**Exercise instructions**
Please find the lines in the following records that hold "VBAT", and copy them.
The input Block Start
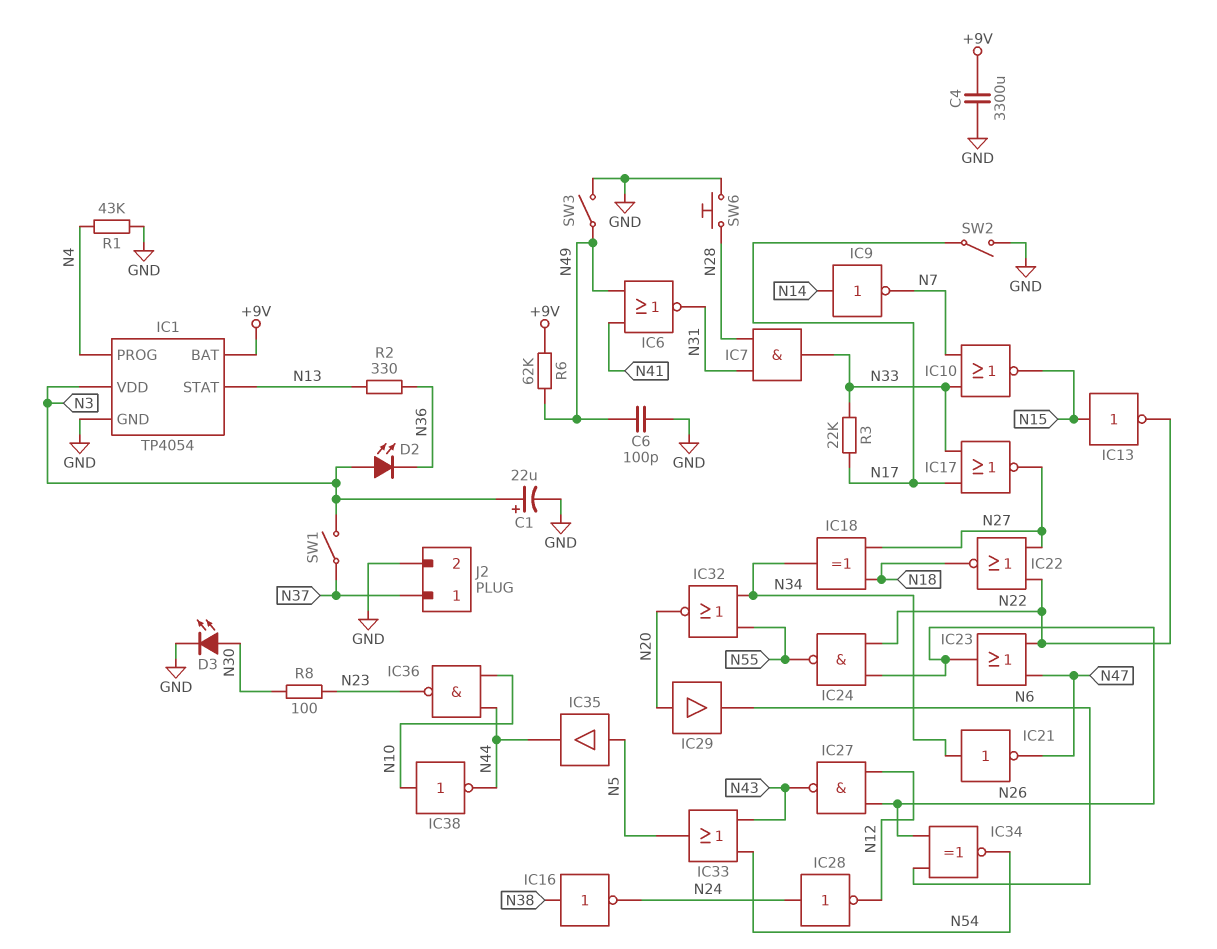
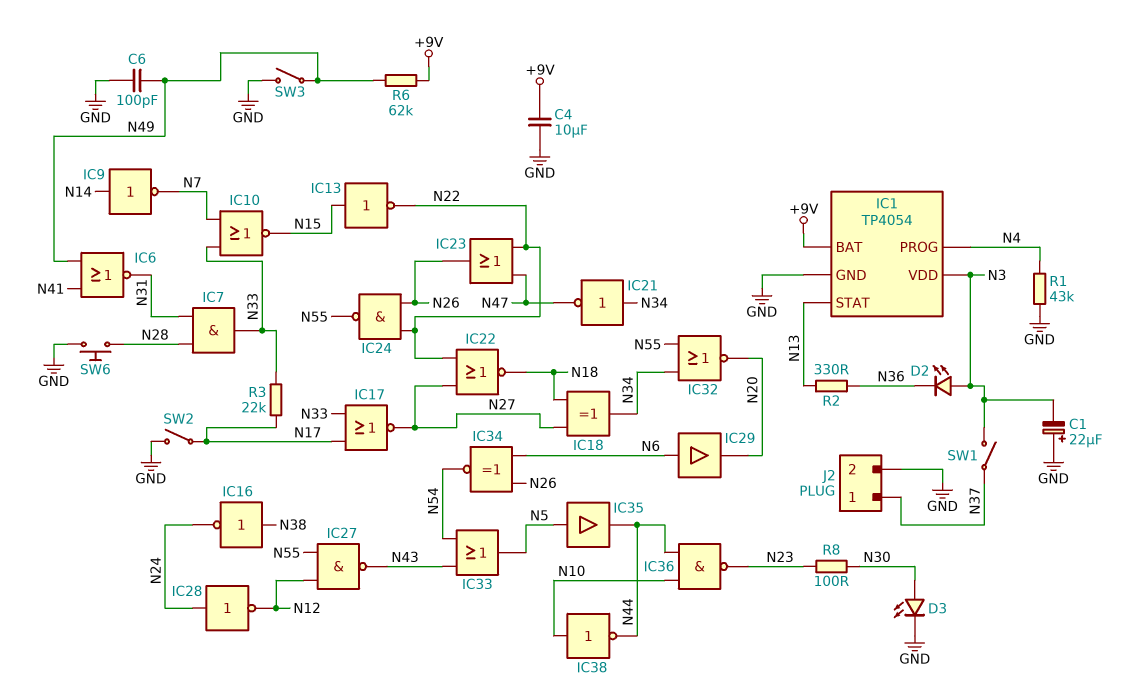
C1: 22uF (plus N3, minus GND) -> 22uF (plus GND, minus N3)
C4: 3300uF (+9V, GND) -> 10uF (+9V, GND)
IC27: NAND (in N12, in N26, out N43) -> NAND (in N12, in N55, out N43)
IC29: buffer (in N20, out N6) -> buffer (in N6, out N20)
The input Block End
The input Block Start
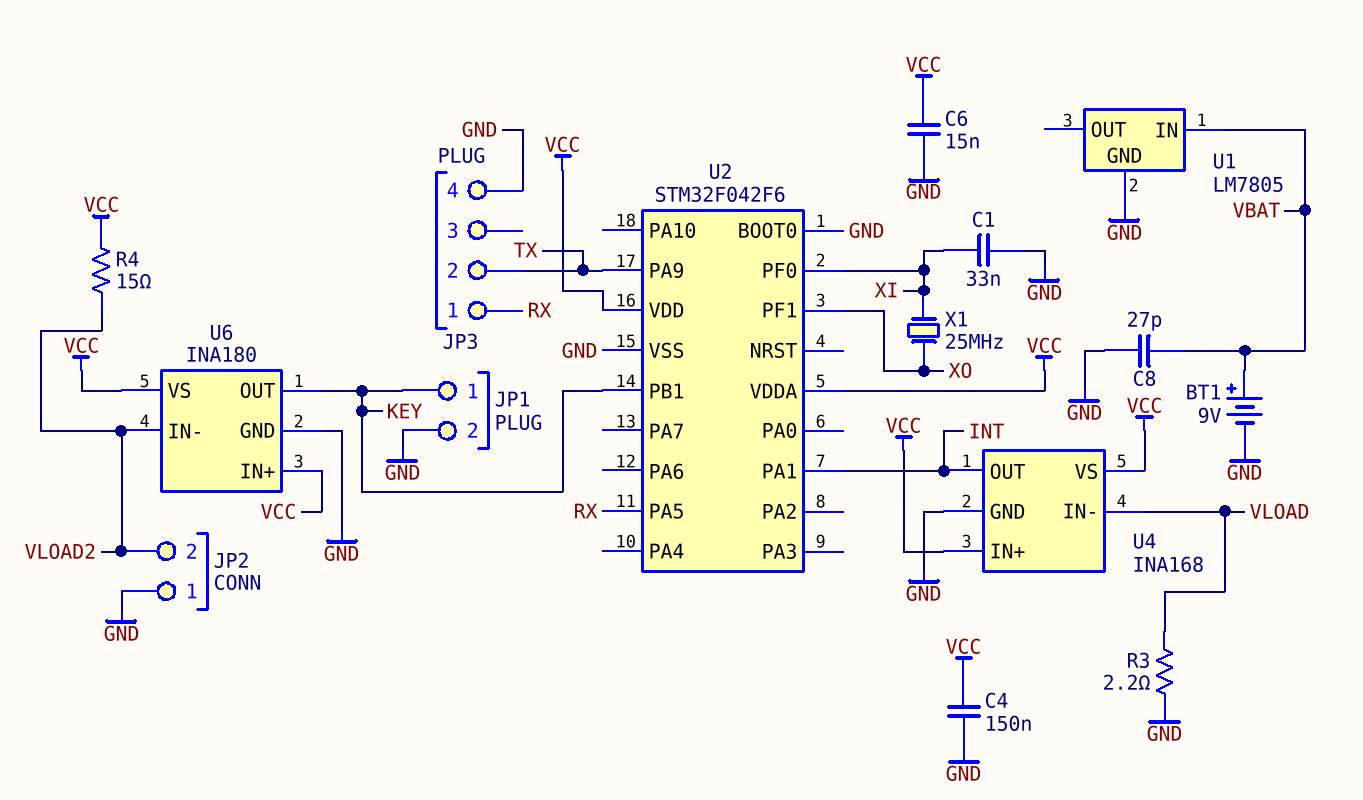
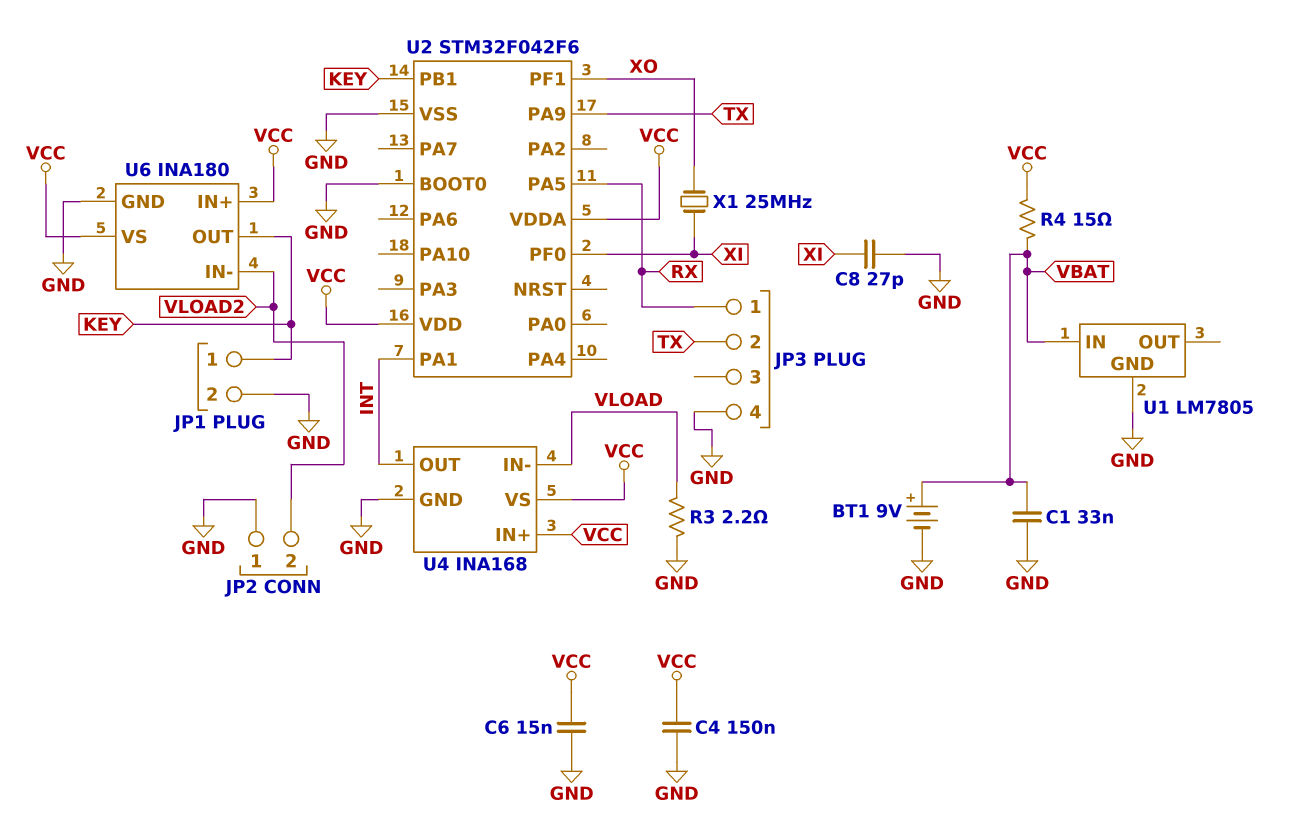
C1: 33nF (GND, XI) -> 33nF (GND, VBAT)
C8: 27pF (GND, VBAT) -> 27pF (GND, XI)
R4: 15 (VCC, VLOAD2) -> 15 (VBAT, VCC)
The input Block End
**Completed exercise**
C1: 33nF (GND, XI) -> 33nF (GND, VBAT)
C8: 27pF (GND, VBAT) -> 27pF (GND, XI)
R4: 15 (VCC, VLOAD2) -> 15 (VBAT, VCC)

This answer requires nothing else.